Work to be completed: Please give the data again in full, precisely as it is written.

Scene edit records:
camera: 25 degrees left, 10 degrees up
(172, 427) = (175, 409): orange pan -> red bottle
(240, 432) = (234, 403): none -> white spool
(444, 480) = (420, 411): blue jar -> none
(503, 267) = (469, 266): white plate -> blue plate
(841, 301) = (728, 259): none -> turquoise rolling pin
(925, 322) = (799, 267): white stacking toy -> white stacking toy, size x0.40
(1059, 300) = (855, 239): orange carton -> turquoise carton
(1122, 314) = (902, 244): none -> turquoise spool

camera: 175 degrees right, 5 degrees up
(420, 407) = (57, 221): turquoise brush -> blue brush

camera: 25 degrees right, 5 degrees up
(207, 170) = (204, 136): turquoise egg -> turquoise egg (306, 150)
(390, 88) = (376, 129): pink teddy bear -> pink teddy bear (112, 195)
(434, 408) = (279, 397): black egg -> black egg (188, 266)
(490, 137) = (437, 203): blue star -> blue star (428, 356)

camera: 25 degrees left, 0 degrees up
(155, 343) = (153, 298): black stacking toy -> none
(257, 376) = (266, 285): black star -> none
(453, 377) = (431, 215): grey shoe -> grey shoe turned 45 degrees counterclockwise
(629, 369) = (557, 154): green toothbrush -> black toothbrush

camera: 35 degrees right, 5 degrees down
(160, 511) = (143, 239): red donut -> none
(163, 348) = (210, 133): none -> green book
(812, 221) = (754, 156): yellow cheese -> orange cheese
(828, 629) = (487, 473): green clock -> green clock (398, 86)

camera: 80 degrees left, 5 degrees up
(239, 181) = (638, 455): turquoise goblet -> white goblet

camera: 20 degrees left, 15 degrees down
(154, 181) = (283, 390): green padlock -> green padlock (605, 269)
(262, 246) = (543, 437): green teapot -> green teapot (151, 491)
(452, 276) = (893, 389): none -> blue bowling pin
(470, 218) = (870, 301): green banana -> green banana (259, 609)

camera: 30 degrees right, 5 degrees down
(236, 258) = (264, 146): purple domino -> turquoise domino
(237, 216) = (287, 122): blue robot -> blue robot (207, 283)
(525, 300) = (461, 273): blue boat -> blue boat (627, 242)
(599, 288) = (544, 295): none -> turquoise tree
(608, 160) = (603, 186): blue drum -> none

Solution:
camera: 25 degrees left, 10 degrees up
(172, 427) = (175, 409): orange pan -> red bottle
(240, 432) = (234, 403): none -> white spool
(444, 480) = (420, 411): blue jar -> none
(503, 267) = (469, 266): white plate -> blue plate
(841, 301) = (728, 259): none -> turquoise rolling pin
(925, 322) = (799, 267): white stacking toy -> white stacking toy, size x0.40
(1059, 300) = (855, 239): orange carton -> turquoise carton
(1122, 314) = (902, 244): none -> turquoise spool

camera: 175 degrees right, 5 degrees up
(420, 407) = (57, 221): turquoise brush -> blue brush

camera: 25 degrees right, 5 degrees up
(207, 170) = (204, 136): turquoise egg -> turquoise egg (306, 150)
(390, 88) = (376, 129): pink teddy bear -> pink teddy bear (112, 195)
(434, 408) = (279, 397): black egg -> black egg (188, 266)
(490, 137) = (437, 203): blue star -> blue star (428, 356)

camera: 25 degrees left, 0 degrees up
(155, 343) = (153, 298): black stacking toy -> none
(257, 376) = (266, 285): black star -> none
(453, 377) = (431, 215): grey shoe -> grey shoe turned 45 degrees counterclockwise
(629, 369) = (557, 154): green toothbrush -> black toothbrush

camera: 35 degrees right, 5 degrees down
(160, 511) = (143, 239): red donut -> none
(163, 348) = (210, 133): none -> green book
(812, 221) = (754, 156): yellow cheese -> orange cheese
(828, 629) = (487, 473): green clock -> green clock (398, 86)

camera: 80 degrees left, 5 degrees up
(239, 181) = (638, 455): turquoise goblet -> white goblet

camera: 20 degrees left, 15 degrees down
(154, 181) = (283, 390): green padlock -> green padlock (605, 269)
(262, 246) = (543, 437): green teapot -> green teapot (151, 491)
(452, 276) = (893, 389): none -> blue bowling pin
(470, 218) = (870, 301): green banana -> green banana (259, 609)

camera: 30 degrees right, 5 degrees down
(236, 258) = (264, 146): purple domino -> turquoise domino
(237, 216) = (287, 122): blue robot -> blue robot (207, 283)
(525, 300) = (461, 273): blue boat -> blue boat (627, 242)
(599, 288) = (544, 295): none -> turquoise tree
(608, 160) = (603, 186): blue drum -> none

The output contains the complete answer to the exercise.